● Records to process:
************

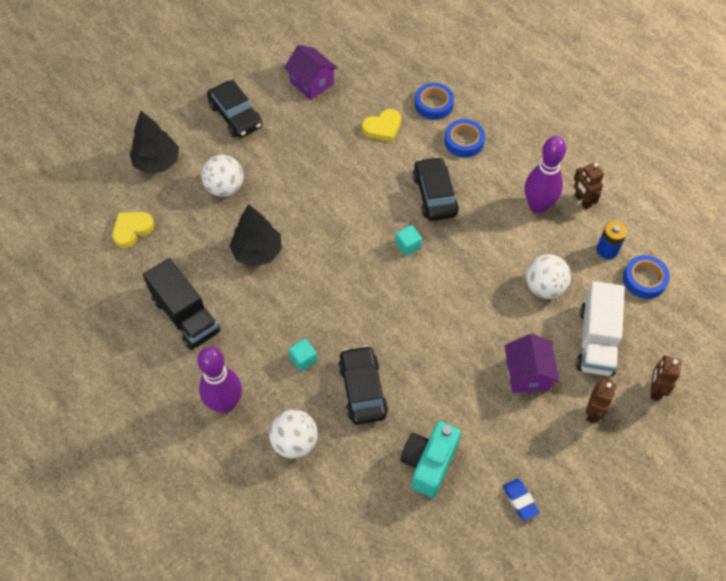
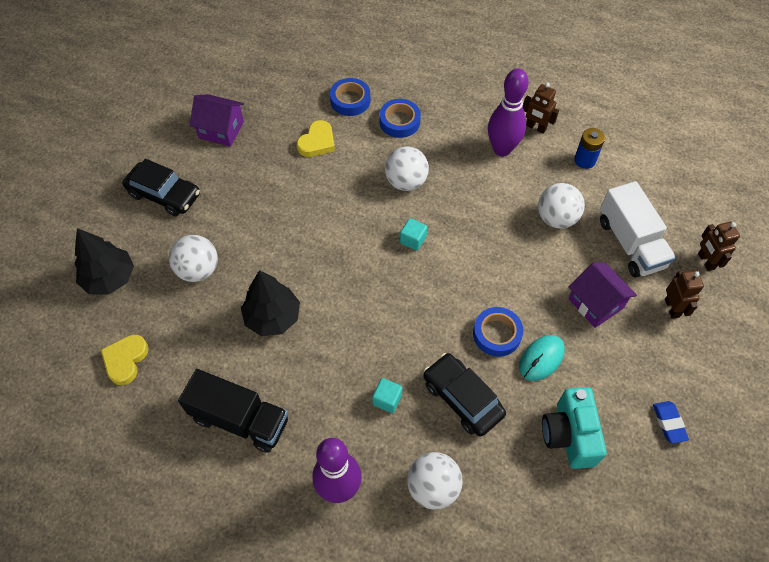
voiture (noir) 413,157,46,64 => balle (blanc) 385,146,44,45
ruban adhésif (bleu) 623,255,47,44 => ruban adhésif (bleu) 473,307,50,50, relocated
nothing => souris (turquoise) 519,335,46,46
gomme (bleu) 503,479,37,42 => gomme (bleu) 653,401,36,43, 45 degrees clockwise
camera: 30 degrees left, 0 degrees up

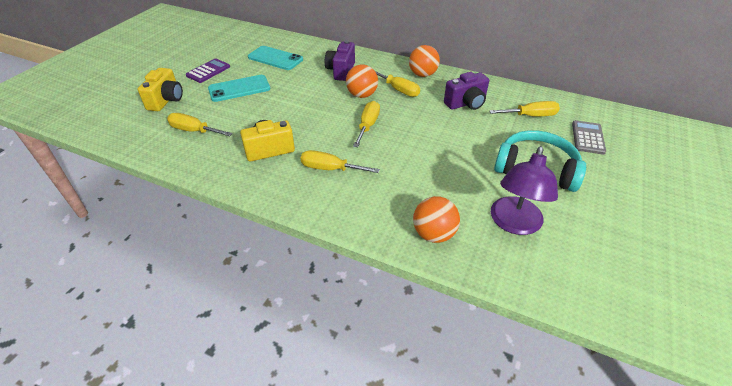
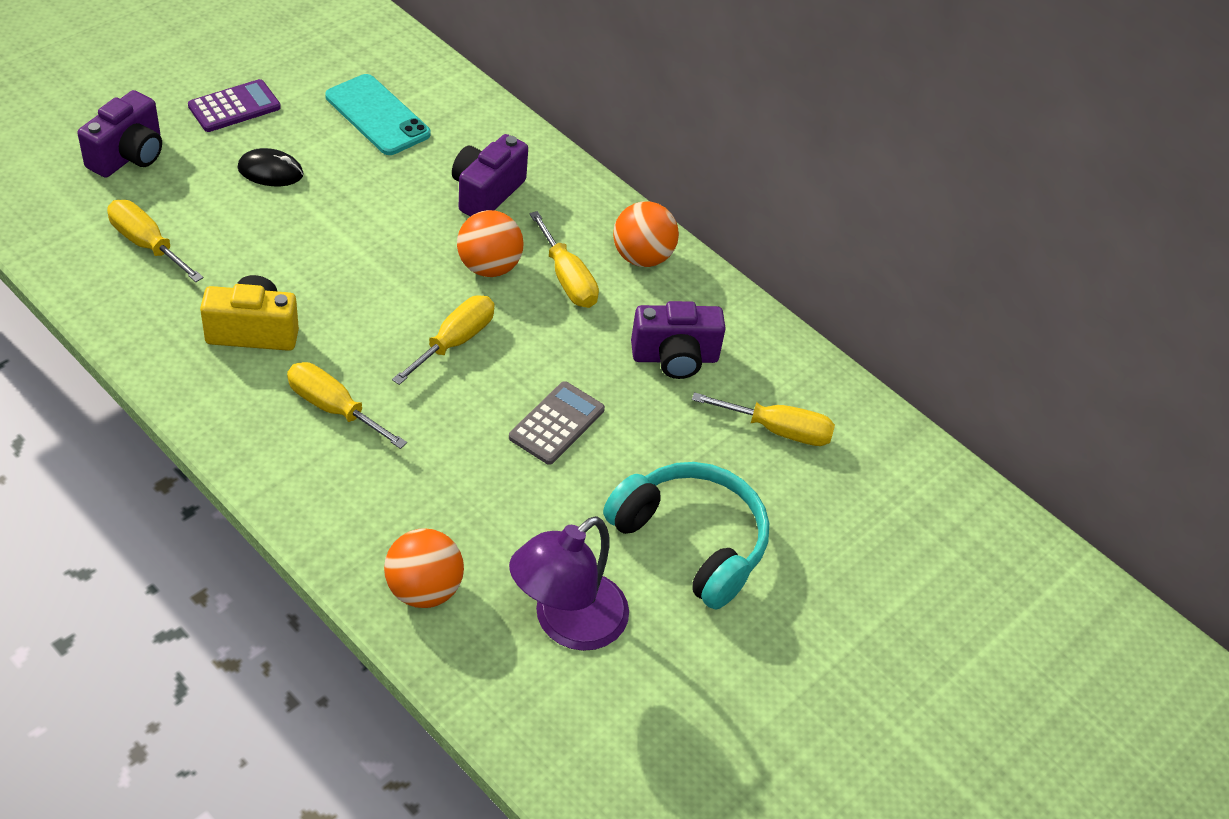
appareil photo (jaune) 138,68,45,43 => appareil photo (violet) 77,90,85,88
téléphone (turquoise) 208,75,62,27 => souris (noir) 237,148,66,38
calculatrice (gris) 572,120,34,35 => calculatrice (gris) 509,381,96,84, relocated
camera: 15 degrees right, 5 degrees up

************

Only lines with the word "souris" belong in the answer; copy each of them from the material above.

● Exercise answer:
nothing => souris (turquoise) 519,335,46,46
téléphone (turquoise) 208,75,62,27 => souris (noir) 237,148,66,38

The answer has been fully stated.